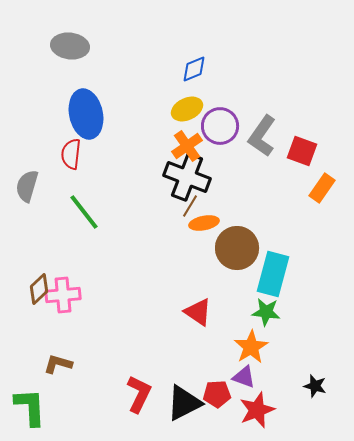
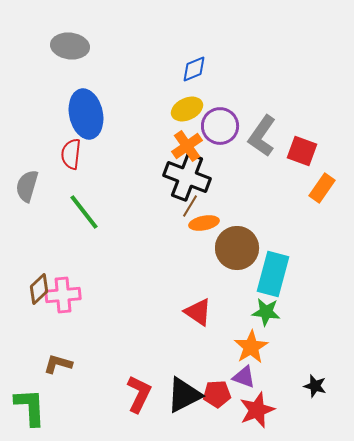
black triangle: moved 8 px up
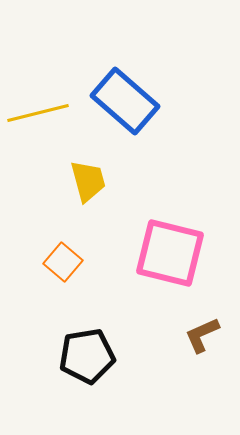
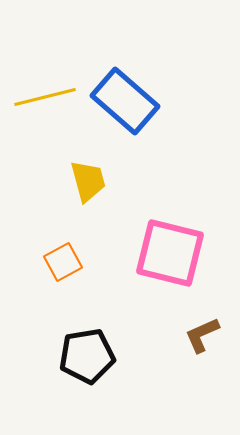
yellow line: moved 7 px right, 16 px up
orange square: rotated 21 degrees clockwise
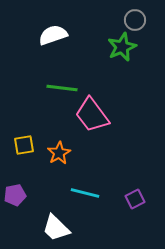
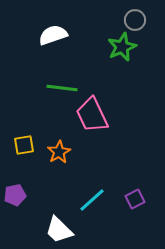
pink trapezoid: rotated 12 degrees clockwise
orange star: moved 1 px up
cyan line: moved 7 px right, 7 px down; rotated 56 degrees counterclockwise
white trapezoid: moved 3 px right, 2 px down
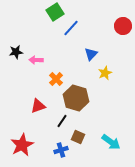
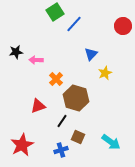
blue line: moved 3 px right, 4 px up
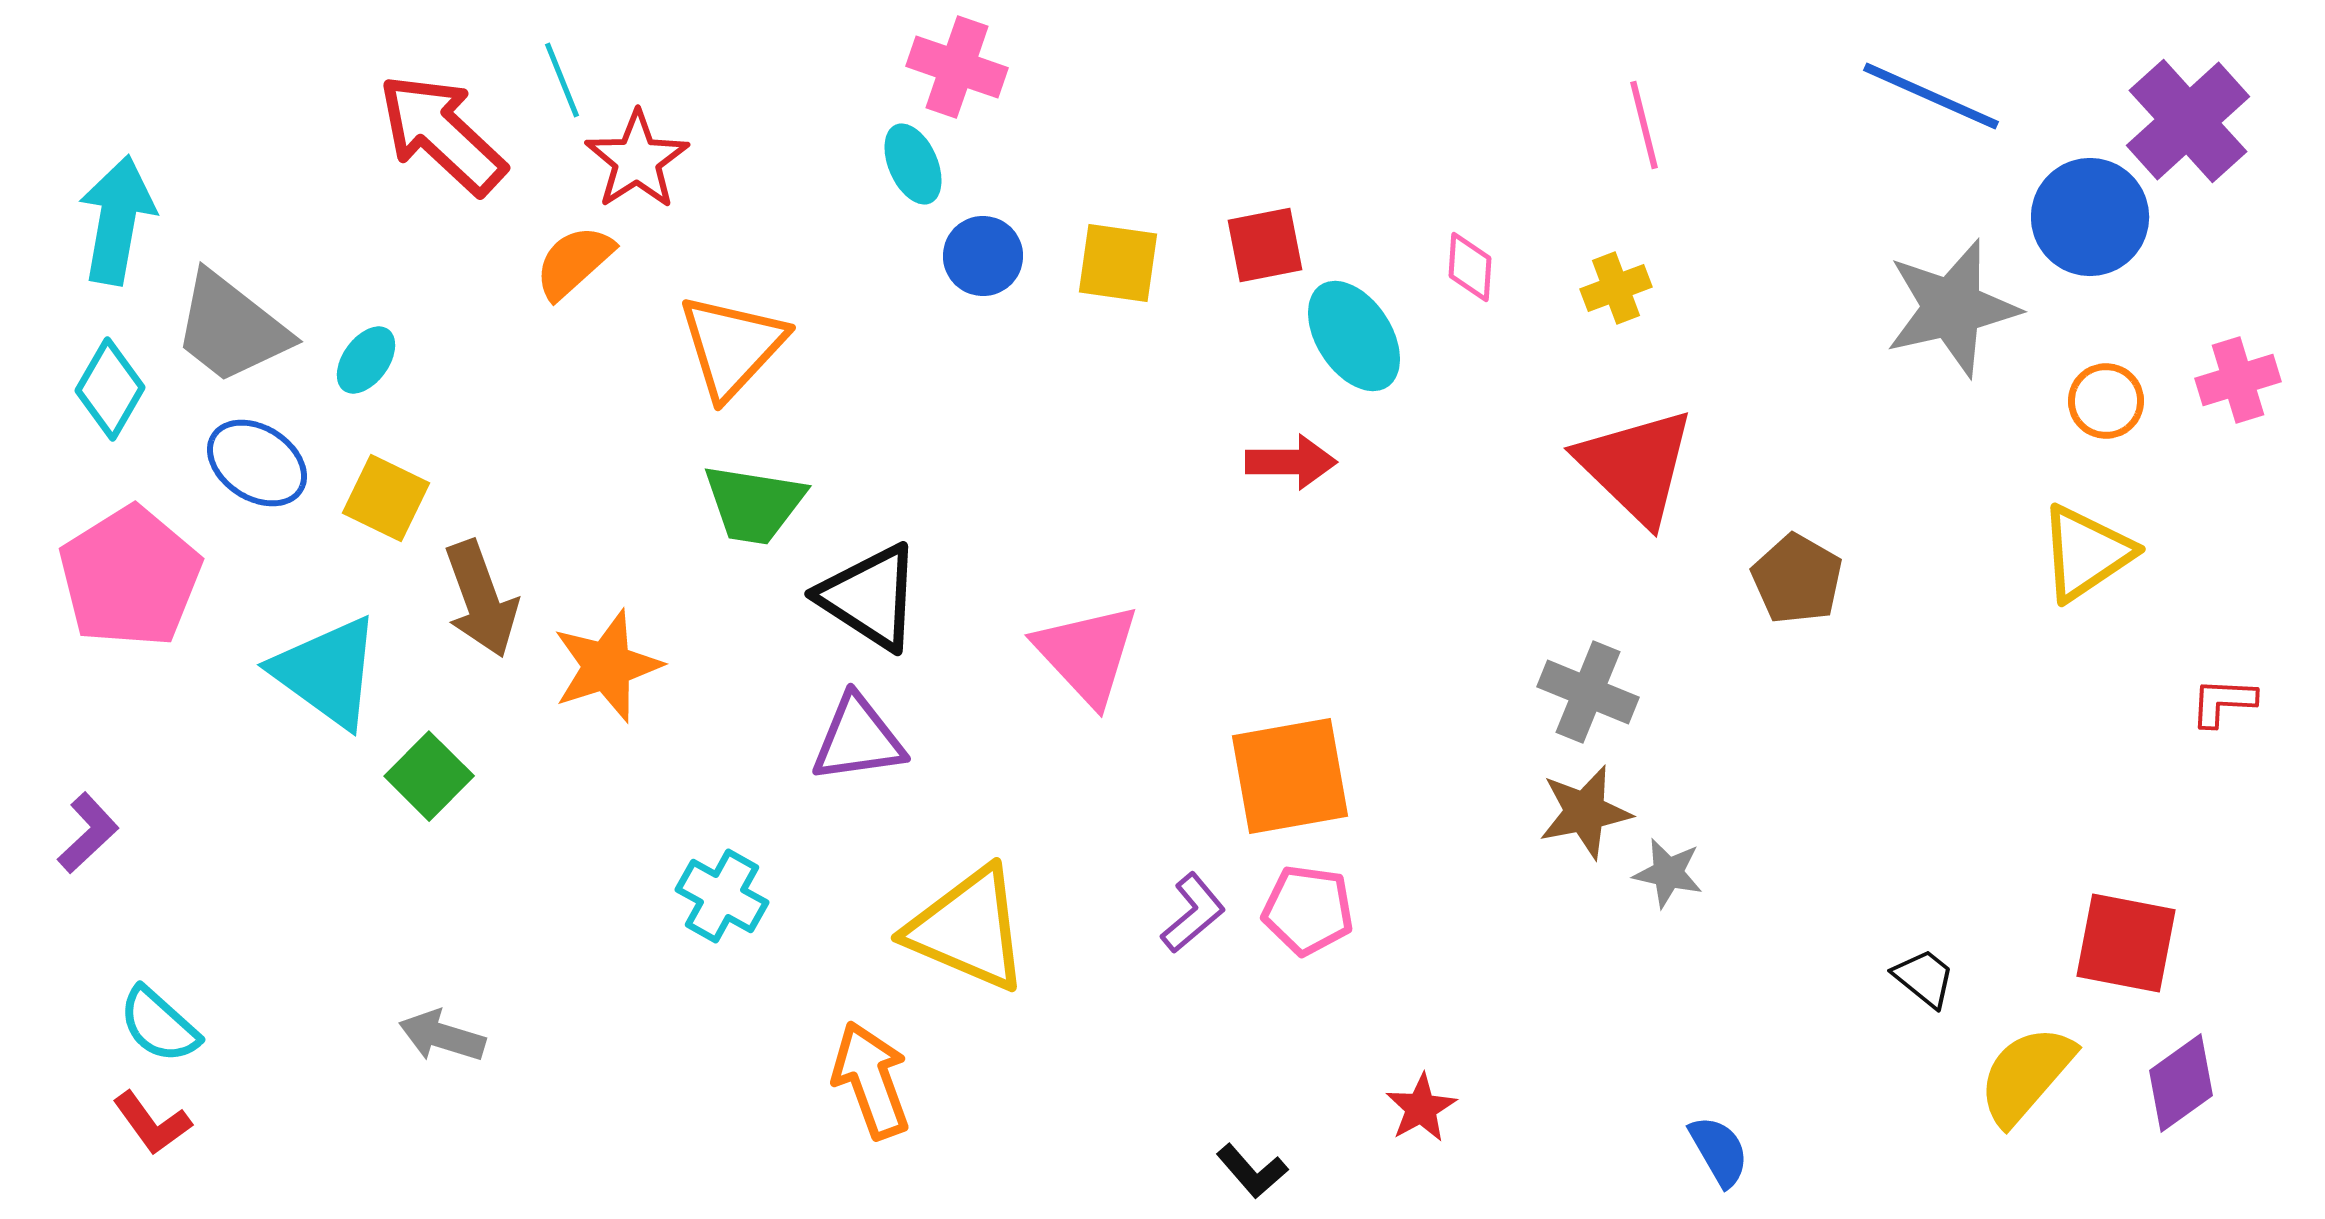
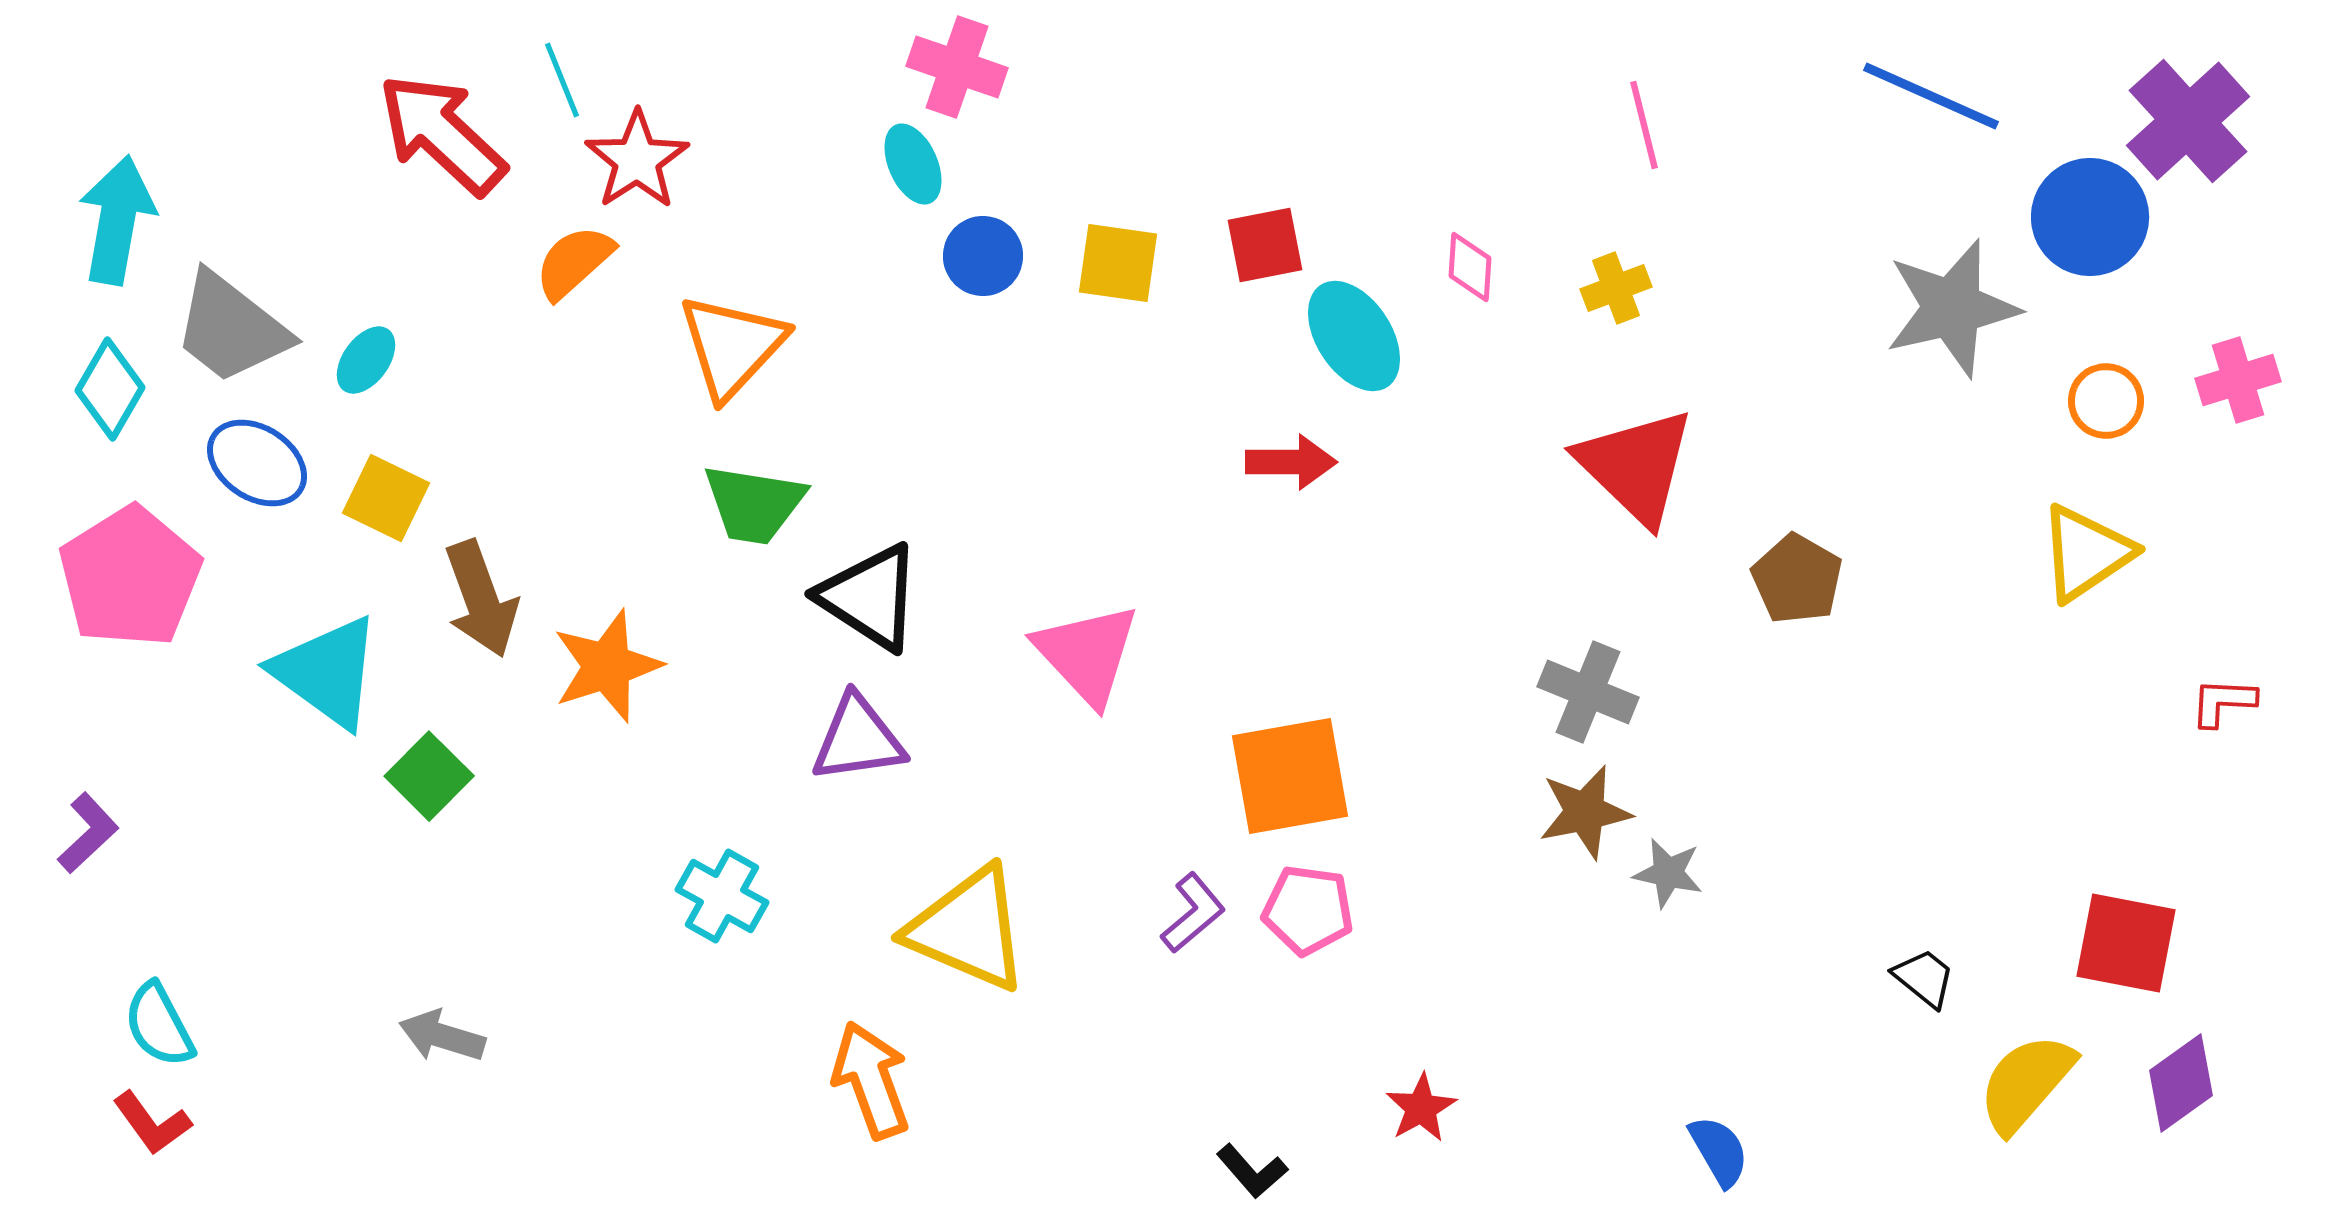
cyan semicircle at (159, 1025): rotated 20 degrees clockwise
yellow semicircle at (2026, 1075): moved 8 px down
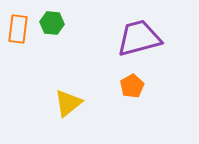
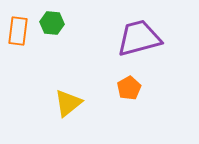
orange rectangle: moved 2 px down
orange pentagon: moved 3 px left, 2 px down
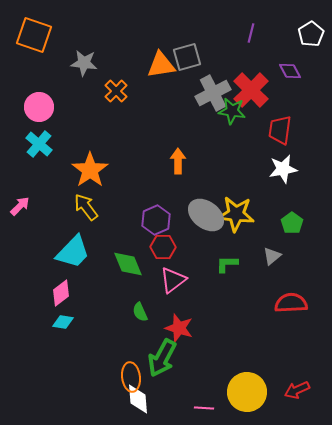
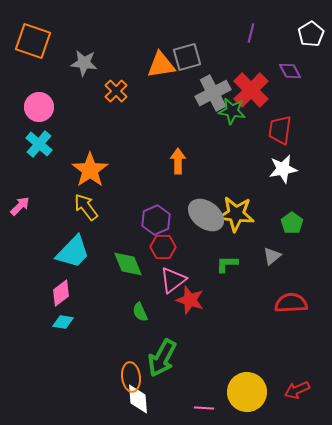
orange square: moved 1 px left, 6 px down
red star: moved 11 px right, 28 px up
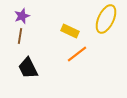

What the task requires: All records above need to be returned exactly. Omit the pictures.

Result below:
black triangle: moved 8 px up
yellow line: moved 7 px right, 16 px up
orange square: rotated 21 degrees clockwise
pink trapezoid: rotated 12 degrees clockwise
orange star: moved 1 px up
cyan line: moved 7 px right, 7 px down; rotated 56 degrees counterclockwise
white trapezoid: moved 3 px right, 2 px down
blue line: moved 3 px right, 4 px up
cyan semicircle at (159, 1025): rotated 20 degrees clockwise
yellow semicircle at (2026, 1075): moved 8 px down
orange rectangle: moved 2 px down
orange pentagon: moved 3 px left, 2 px down
orange square: moved 1 px left, 6 px down
red star: moved 11 px right, 28 px up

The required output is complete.